Spatial object tracking data:
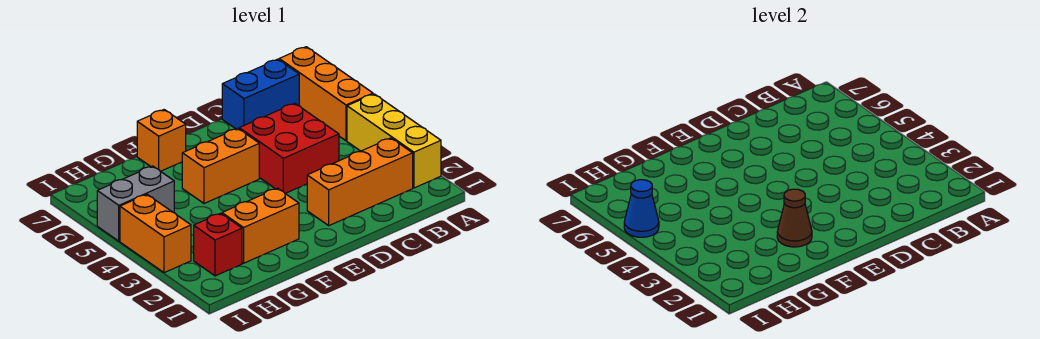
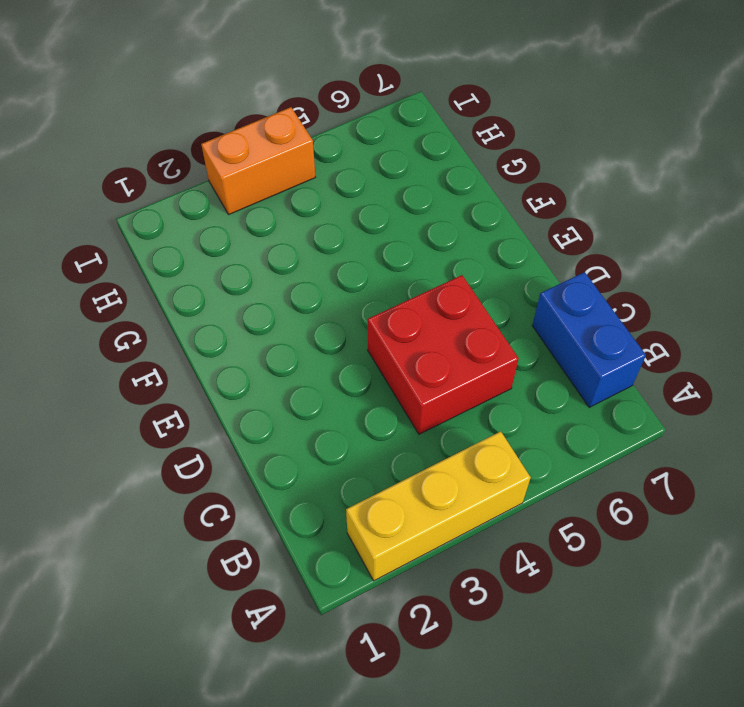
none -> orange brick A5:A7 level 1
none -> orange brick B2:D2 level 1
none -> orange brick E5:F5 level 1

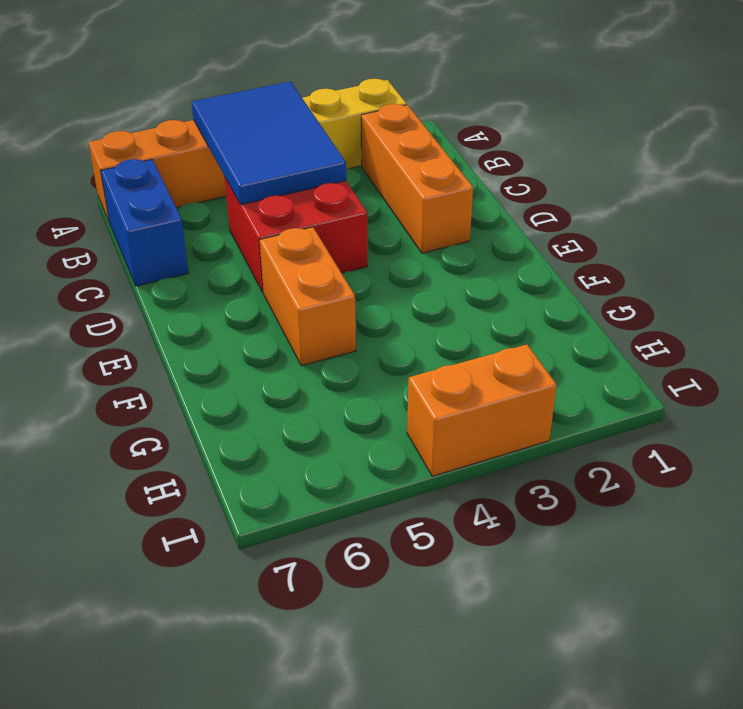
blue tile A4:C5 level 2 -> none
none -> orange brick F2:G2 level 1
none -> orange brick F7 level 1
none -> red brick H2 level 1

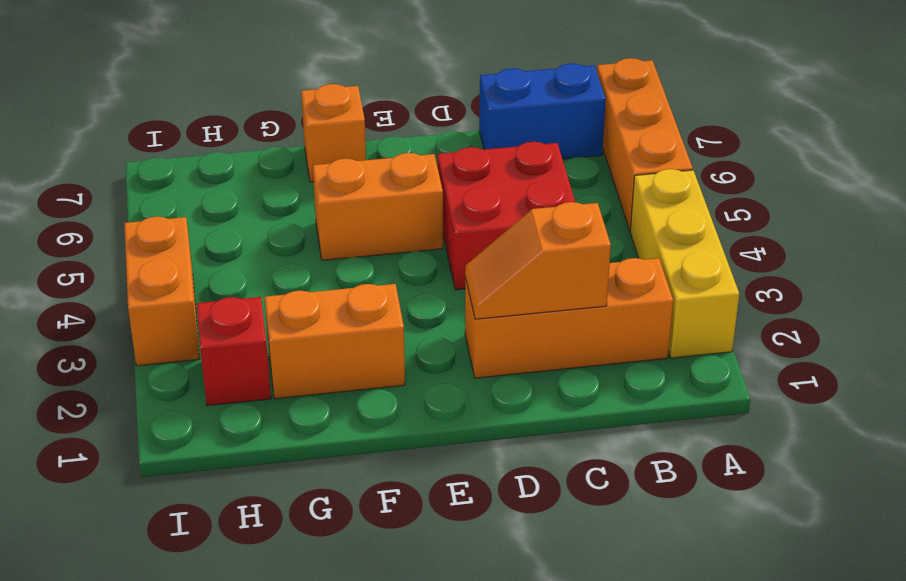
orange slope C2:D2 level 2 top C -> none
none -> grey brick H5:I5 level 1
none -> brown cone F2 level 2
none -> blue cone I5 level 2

* Task description
Word-for-word restatement: every line from the one with "none -> orange brick E5:F5 level 1" through the final line of the data, both ends included, pictures excluded.

* Written solution
none -> orange brick E5:F5 level 1

blue tile A4:C5 level 2 -> none
none -> orange brick F2:G2 level 1
none -> orange brick F7 level 1
none -> red brick H2 level 1

orange slope C2:D2 level 2 top C -> none
none -> grey brick H5:I5 level 1
none -> brown cone F2 level 2
none -> blue cone I5 level 2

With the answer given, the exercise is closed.